(Two-dimensional motion records)
==============================

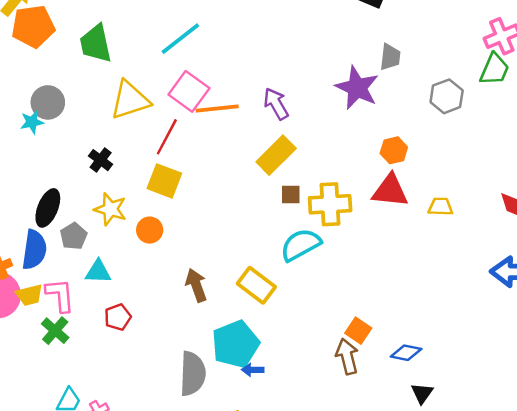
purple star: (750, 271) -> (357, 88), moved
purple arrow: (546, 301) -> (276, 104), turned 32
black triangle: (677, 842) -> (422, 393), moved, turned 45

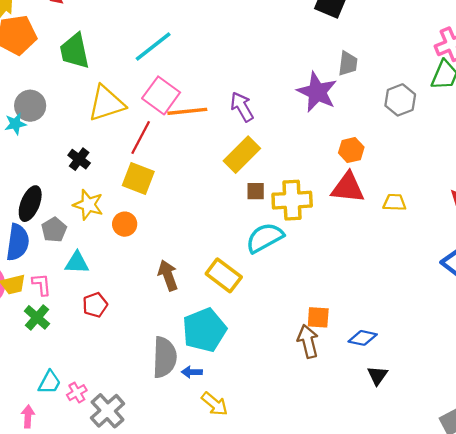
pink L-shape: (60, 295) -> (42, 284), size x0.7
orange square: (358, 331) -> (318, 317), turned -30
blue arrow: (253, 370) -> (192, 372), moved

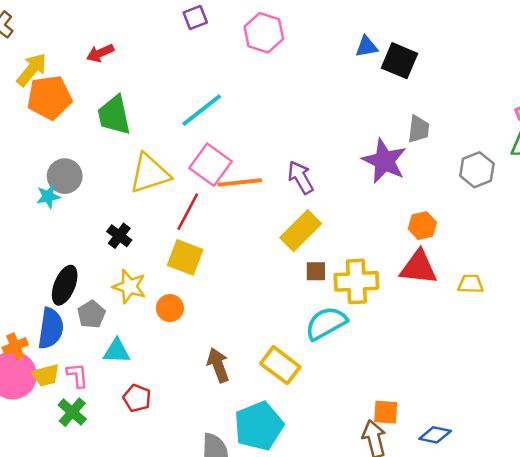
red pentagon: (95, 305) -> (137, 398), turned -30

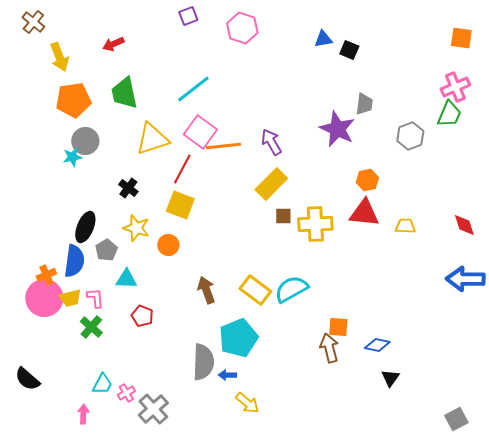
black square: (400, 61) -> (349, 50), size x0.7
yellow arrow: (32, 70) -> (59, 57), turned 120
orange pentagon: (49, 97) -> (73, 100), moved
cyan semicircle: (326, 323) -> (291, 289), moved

==============================

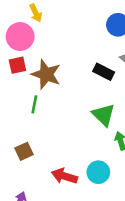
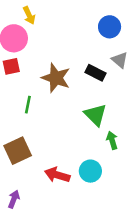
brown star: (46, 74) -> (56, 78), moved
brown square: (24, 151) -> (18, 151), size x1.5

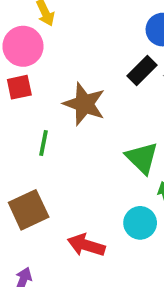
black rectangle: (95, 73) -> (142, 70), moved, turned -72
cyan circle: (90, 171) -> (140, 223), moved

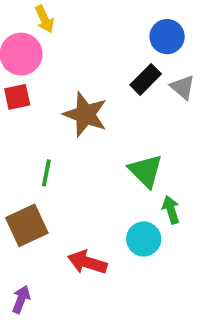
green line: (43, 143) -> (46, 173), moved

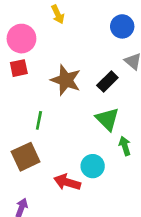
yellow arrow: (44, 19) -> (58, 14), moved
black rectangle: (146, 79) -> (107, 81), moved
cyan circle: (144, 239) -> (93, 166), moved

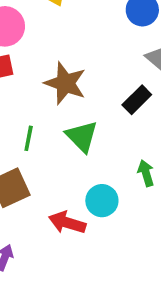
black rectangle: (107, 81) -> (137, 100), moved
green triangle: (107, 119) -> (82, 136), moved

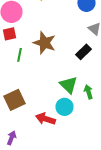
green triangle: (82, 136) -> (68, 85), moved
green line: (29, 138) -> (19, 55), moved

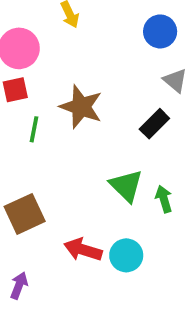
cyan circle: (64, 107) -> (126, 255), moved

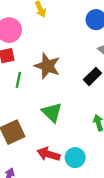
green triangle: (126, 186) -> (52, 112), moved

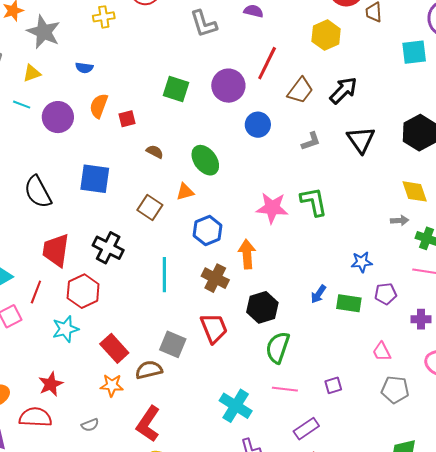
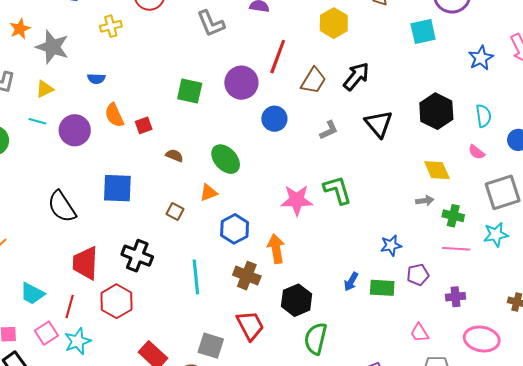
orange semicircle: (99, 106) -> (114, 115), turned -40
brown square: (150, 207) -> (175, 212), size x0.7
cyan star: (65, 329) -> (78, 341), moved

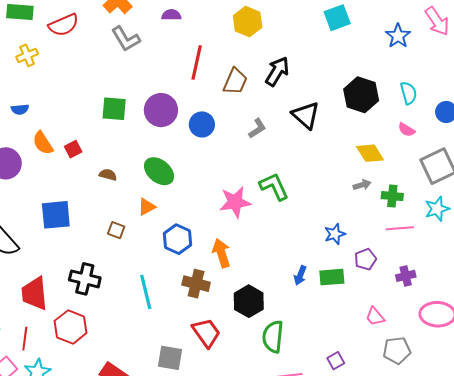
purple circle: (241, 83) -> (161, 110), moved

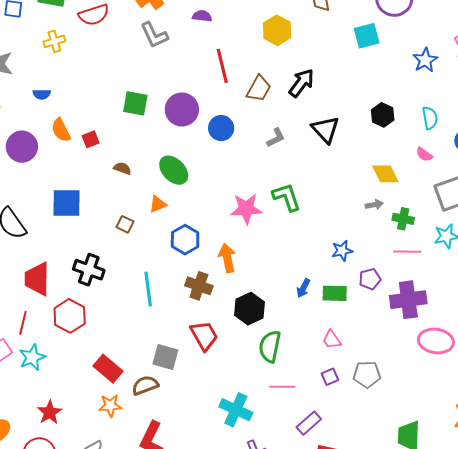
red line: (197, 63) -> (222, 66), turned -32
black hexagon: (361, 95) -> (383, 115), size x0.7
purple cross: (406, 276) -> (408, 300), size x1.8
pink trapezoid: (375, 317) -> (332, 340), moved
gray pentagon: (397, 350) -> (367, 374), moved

==============================

Leave out every picture, and copy exactly the lines above starting at the one holding "red pentagon: (95, 305)" and ending at the one holding "cyan semicircle: (326, 323)", no more and no less.

red pentagon: (95, 305) -> (137, 398), turned -30

black square: (400, 61) -> (349, 50), size x0.7
yellow arrow: (32, 70) -> (59, 57), turned 120
orange pentagon: (49, 97) -> (73, 100), moved
cyan semicircle: (326, 323) -> (291, 289), moved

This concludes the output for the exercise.